What the task requires
Please repeat the lines below exactly. Begin with the line containing "[347, 266, 408, 311] (first image)" and go on through the line containing "[246, 205, 315, 264]".

Extracted material
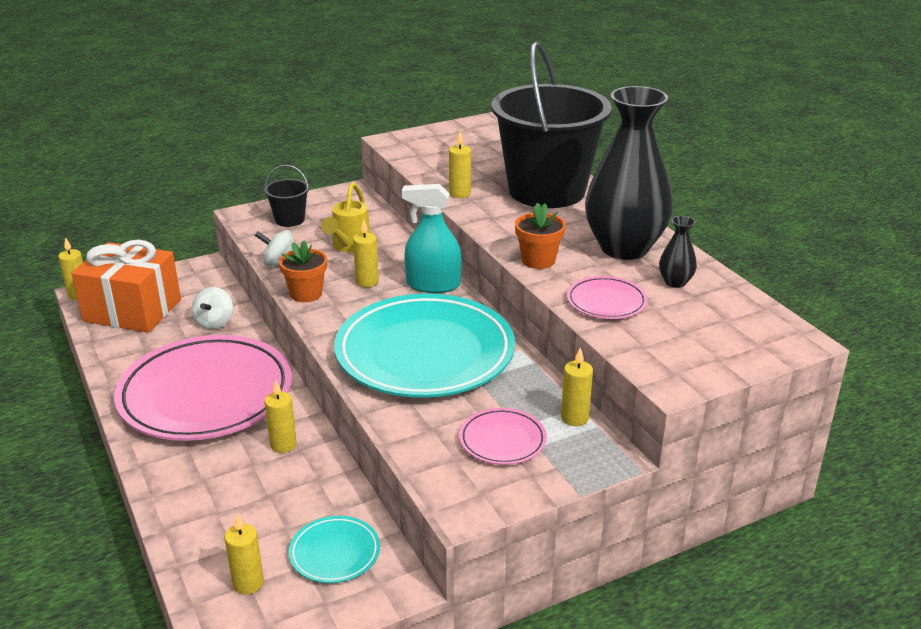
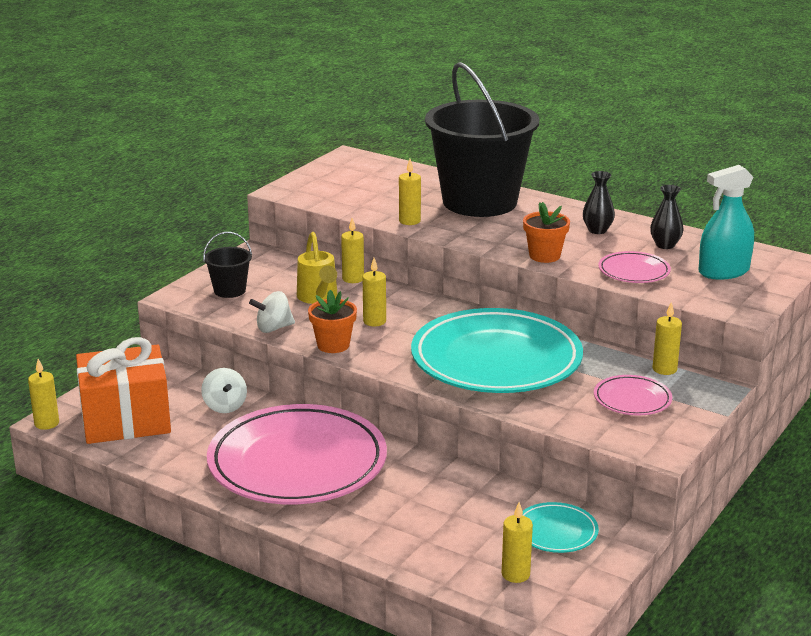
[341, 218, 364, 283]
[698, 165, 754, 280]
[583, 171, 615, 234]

* * *

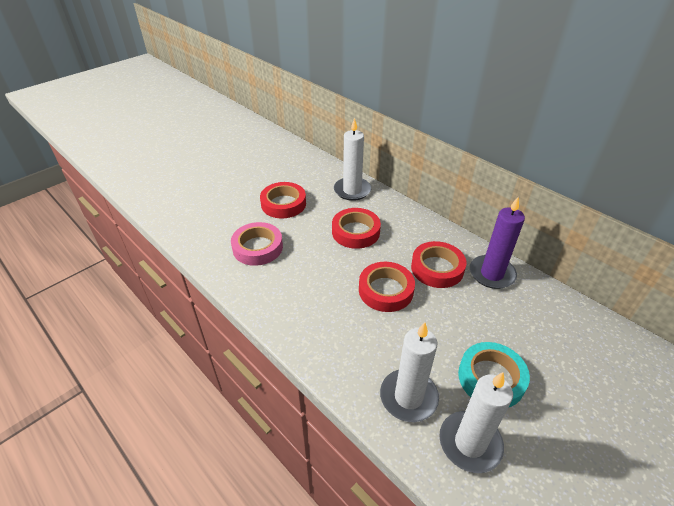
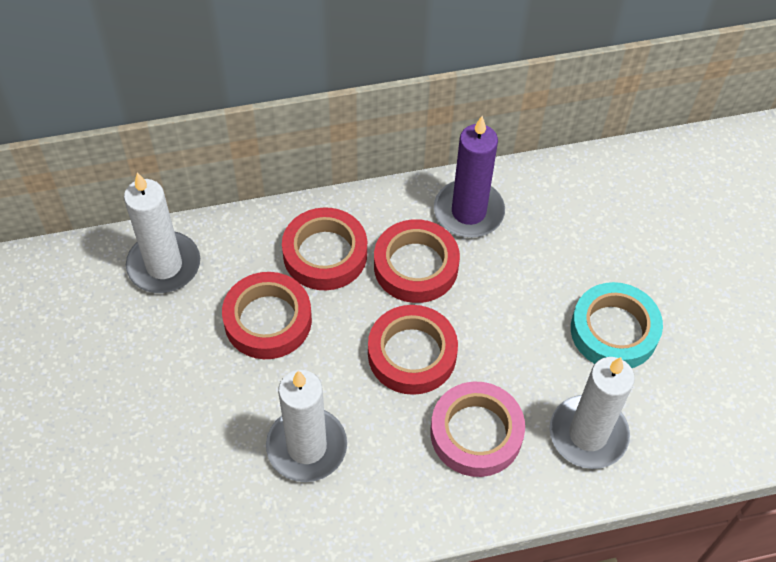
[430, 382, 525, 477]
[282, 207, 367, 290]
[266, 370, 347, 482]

* * *

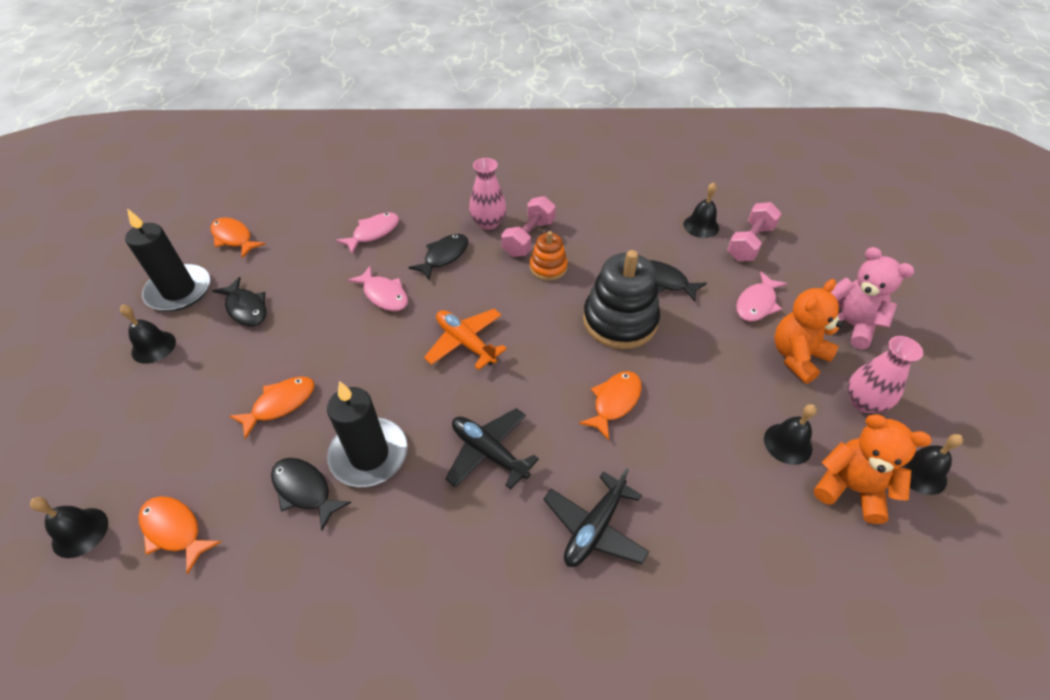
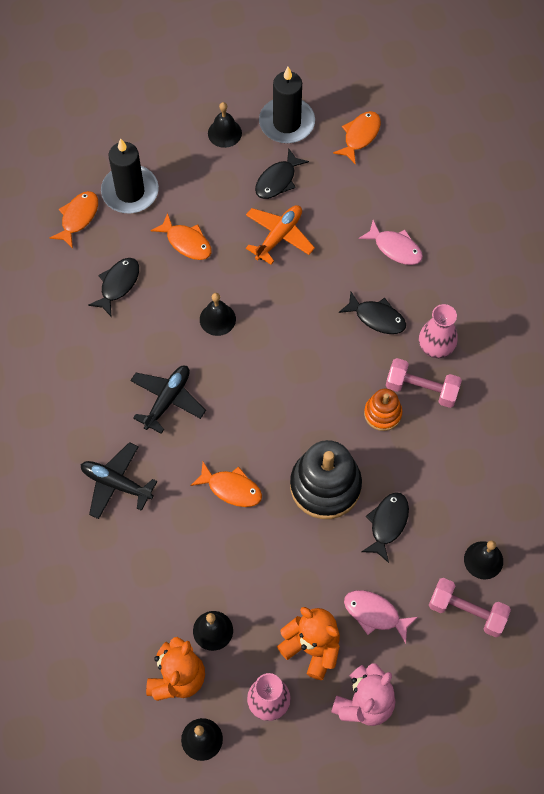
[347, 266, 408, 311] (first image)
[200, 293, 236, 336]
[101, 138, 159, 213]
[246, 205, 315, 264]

Task response
[347, 266, 408, 311] (first image)
[200, 293, 236, 336]
[101, 138, 159, 213]
[246, 205, 315, 264]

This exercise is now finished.